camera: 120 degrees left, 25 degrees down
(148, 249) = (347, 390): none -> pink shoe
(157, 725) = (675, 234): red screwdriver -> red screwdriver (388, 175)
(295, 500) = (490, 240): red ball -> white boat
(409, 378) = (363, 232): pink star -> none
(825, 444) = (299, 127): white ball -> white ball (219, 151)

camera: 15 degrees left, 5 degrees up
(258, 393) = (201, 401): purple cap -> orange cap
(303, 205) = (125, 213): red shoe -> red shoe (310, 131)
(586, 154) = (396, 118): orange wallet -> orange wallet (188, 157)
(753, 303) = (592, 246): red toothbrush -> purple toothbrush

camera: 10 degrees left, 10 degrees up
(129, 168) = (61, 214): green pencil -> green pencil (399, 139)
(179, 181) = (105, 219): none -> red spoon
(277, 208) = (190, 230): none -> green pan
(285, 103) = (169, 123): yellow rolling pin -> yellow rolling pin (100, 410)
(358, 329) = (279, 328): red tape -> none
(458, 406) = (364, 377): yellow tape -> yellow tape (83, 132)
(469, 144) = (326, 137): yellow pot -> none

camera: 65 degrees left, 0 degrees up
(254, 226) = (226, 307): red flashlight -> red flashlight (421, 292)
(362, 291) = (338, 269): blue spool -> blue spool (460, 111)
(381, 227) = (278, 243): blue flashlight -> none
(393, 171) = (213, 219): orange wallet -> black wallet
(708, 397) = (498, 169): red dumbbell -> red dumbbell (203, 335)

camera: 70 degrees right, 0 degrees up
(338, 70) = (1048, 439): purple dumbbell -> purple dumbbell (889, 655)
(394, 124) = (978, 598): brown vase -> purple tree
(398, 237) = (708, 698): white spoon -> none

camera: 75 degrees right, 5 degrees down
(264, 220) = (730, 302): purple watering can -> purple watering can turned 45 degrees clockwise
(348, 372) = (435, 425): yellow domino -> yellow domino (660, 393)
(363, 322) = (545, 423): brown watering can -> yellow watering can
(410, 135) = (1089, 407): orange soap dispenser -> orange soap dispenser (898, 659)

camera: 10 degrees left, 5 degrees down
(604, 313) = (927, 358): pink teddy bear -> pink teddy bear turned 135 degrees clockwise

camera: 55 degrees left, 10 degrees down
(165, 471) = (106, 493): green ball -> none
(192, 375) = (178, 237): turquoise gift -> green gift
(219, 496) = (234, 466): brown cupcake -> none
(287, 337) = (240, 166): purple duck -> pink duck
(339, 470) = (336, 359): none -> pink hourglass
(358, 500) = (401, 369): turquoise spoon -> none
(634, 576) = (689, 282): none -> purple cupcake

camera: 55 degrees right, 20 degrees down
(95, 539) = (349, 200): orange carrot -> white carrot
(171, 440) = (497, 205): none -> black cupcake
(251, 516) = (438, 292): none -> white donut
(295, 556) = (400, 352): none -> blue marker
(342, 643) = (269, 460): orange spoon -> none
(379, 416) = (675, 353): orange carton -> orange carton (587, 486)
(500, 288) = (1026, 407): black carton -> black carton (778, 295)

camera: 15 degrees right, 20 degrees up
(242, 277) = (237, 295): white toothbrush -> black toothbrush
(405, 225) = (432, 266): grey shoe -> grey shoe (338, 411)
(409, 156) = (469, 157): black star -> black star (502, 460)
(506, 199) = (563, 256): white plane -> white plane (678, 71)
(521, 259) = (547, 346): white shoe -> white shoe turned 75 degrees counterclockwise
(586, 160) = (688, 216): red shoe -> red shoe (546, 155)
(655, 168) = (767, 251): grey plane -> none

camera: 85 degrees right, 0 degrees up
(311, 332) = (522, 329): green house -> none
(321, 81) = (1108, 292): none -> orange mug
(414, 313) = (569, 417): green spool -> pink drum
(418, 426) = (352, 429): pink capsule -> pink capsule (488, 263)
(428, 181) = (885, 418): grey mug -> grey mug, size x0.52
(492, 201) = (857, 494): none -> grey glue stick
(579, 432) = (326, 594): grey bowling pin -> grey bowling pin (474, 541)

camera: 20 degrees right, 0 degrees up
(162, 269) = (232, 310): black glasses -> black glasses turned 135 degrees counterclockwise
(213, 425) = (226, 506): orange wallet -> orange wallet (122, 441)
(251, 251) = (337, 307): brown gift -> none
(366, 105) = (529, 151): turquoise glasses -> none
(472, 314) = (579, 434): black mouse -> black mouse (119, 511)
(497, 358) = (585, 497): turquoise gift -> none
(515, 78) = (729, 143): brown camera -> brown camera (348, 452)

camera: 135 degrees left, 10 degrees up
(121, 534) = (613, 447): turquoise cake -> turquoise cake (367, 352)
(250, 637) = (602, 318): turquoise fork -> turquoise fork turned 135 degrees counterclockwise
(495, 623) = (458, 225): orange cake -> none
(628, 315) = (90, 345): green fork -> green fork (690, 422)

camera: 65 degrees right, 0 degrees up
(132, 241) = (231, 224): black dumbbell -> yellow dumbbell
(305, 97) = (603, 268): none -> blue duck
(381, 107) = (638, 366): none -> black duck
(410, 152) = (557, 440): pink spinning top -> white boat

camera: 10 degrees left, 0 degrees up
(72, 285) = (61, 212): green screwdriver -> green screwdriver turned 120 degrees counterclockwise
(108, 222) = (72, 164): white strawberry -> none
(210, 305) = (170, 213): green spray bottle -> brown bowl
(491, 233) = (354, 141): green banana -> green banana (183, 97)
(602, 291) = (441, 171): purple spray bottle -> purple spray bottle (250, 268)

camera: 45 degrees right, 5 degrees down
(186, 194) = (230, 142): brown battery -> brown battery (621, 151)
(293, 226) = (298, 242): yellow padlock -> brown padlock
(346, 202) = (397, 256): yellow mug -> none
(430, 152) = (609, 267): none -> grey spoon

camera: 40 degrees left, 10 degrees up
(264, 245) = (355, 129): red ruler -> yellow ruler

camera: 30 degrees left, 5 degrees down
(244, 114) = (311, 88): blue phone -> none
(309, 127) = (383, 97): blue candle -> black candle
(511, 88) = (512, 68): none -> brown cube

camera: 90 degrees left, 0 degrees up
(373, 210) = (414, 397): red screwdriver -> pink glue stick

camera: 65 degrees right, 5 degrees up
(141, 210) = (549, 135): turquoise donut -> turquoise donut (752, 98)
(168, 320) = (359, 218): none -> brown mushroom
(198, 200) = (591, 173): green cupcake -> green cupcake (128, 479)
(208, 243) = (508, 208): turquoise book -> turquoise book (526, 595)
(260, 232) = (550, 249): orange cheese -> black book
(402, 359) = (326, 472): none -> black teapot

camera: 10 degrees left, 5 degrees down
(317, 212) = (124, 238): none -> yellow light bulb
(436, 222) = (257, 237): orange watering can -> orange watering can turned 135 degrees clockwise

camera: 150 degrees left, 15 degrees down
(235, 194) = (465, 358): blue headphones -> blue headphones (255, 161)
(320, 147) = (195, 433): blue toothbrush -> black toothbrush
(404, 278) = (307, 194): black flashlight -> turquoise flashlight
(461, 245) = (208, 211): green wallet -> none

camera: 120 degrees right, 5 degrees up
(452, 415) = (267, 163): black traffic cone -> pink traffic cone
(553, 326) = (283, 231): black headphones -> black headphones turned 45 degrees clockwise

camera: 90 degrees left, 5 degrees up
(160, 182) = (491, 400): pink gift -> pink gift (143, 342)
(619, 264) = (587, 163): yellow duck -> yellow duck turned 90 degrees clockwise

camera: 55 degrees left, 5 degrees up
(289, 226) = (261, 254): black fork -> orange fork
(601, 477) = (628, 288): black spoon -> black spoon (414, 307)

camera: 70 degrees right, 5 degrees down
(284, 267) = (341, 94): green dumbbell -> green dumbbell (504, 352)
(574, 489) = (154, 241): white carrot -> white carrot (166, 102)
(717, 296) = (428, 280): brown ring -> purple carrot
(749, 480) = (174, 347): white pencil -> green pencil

■ ■ ■ ■

Description of the task: Among the records above, find each line holding "dumbbell" and list it.

Answer space:
(708, 397) = (498, 169): red dumbbell -> red dumbbell (203, 335)
(338, 70) = (1048, 439): purple dumbbell -> purple dumbbell (889, 655)
(132, 241) = (231, 224): black dumbbell -> yellow dumbbell
(284, 267) = (341, 94): green dumbbell -> green dumbbell (504, 352)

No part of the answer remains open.